**What this task involves:**
Needed from the data below: every line from the one with "brown truck: 2 -> 3" up to and including the one with "white gift: 3 -> 5", repeated exactly and with nothing else.
[Start of Attachment]
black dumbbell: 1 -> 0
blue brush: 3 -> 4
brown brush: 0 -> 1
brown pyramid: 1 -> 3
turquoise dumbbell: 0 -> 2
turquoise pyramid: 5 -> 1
[End of Attachment]
[Start of Attachment]
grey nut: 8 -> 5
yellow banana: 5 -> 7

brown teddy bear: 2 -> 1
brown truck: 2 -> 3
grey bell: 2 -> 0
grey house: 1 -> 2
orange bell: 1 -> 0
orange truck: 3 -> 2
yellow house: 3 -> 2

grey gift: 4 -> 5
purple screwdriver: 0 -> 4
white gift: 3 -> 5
[End of Attachment]
**Response below:**
brown truck: 2 -> 3
grey bell: 2 -> 0
grey house: 1 -> 2
orange bell: 1 -> 0
orange truck: 3 -> 2
yellow house: 3 -> 2

grey gift: 4 -> 5
purple screwdriver: 0 -> 4
white gift: 3 -> 5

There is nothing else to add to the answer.